BEGIN SUPPLIED MATERIAL
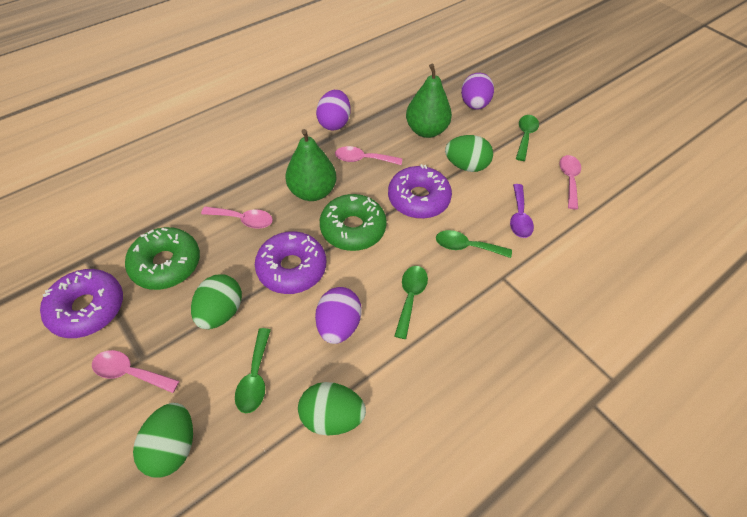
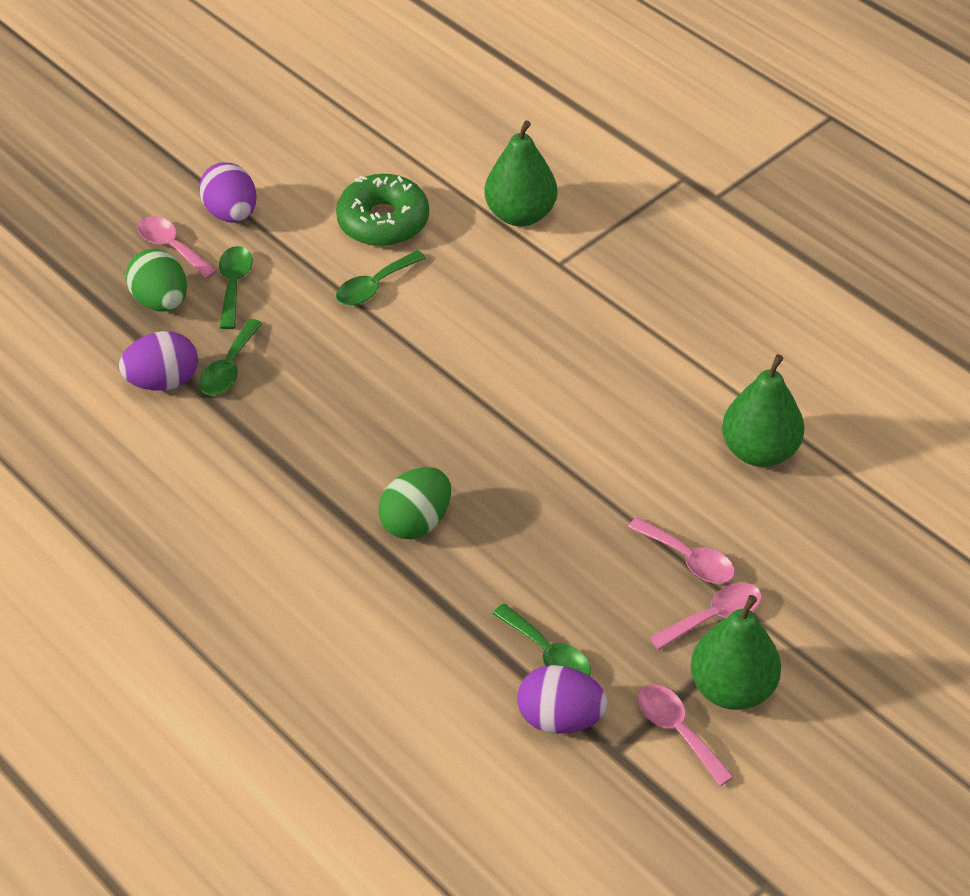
green donut: 2 -> 1
green egg: 4 -> 2
green pear: 2 -> 3
purple donut: 3 -> 0
purple spoon: 1 -> 0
END SUPPLIED MATERIAL
**BRIEF**.
Transcribe the records above exactly, leaving every picture out of the copy.

**RESULT BELOW**.
green donut: 2 -> 1
green egg: 4 -> 2
green pear: 2 -> 3
purple donut: 3 -> 0
purple spoon: 1 -> 0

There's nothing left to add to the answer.